TASK TO COMPLETE:
Only one stretch of the data is wanted: the line containing "red truck [143,121,218,208]", the line containing "none -> turquoise pencil [239,76,360,124]", and every line between them, copied exactly.

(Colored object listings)
Start of Block
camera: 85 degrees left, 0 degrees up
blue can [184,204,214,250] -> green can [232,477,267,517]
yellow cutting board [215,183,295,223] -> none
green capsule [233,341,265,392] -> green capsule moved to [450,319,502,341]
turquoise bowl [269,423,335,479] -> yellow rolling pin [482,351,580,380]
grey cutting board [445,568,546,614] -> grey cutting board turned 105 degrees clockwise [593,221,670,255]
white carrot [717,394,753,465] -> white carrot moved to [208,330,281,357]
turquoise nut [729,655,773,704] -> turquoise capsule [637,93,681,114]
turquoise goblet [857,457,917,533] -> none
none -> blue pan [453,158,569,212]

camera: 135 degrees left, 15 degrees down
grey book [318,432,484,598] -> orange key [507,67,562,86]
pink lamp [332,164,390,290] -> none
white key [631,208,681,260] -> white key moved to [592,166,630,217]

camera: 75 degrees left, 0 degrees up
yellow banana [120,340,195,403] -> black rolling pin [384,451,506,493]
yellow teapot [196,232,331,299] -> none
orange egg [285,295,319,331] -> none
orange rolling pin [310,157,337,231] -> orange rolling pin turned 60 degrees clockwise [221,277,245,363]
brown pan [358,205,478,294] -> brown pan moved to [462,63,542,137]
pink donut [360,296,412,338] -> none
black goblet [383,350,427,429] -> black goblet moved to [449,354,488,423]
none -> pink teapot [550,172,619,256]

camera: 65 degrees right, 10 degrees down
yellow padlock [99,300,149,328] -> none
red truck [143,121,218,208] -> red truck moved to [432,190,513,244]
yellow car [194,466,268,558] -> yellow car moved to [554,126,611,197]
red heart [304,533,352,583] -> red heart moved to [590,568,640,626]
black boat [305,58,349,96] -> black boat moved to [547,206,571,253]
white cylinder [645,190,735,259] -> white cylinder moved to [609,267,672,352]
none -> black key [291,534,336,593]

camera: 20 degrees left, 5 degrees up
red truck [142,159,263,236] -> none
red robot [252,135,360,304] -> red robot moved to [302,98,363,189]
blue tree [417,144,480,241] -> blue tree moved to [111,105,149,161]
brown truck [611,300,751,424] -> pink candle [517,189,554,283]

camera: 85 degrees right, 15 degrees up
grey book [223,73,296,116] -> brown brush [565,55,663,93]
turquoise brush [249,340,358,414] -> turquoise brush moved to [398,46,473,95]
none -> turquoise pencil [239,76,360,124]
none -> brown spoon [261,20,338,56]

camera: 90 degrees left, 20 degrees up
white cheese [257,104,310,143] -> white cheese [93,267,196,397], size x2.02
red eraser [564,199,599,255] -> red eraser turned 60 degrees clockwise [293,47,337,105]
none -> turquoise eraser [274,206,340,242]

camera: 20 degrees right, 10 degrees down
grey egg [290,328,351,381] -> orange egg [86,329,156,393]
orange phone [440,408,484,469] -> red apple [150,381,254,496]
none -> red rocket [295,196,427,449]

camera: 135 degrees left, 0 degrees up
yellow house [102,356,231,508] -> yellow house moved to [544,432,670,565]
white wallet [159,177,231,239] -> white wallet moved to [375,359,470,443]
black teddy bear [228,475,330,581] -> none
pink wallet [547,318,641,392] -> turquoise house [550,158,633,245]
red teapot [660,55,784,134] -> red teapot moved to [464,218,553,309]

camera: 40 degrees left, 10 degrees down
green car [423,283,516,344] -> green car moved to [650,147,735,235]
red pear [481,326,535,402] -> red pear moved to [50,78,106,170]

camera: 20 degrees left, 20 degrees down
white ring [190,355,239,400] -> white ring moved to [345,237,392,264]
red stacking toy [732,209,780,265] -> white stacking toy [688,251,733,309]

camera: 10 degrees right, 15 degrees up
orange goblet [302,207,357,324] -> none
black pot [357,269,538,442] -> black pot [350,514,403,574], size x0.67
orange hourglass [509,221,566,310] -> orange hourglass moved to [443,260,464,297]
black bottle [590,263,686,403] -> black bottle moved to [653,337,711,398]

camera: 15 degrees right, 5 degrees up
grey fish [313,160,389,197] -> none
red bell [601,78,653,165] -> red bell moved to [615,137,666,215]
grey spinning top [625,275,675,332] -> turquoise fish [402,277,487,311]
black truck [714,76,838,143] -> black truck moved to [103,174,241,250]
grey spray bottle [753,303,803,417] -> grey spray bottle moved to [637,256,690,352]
End of Block
TASK ANSWER:
red truck [143,121,218,208] -> red truck moved to [432,190,513,244]
yellow car [194,466,268,558] -> yellow car moved to [554,126,611,197]
red heart [304,533,352,583] -> red heart moved to [590,568,640,626]
black boat [305,58,349,96] -> black boat moved to [547,206,571,253]
white cylinder [645,190,735,259] -> white cylinder moved to [609,267,672,352]
none -> black key [291,534,336,593]

camera: 20 degrees left, 5 degrees up
red truck [142,159,263,236] -> none
red robot [252,135,360,304] -> red robot moved to [302,98,363,189]
blue tree [417,144,480,241] -> blue tree moved to [111,105,149,161]
brown truck [611,300,751,424] -> pink candle [517,189,554,283]

camera: 85 degrees right, 15 degrees up
grey book [223,73,296,116] -> brown brush [565,55,663,93]
turquoise brush [249,340,358,414] -> turquoise brush moved to [398,46,473,95]
none -> turquoise pencil [239,76,360,124]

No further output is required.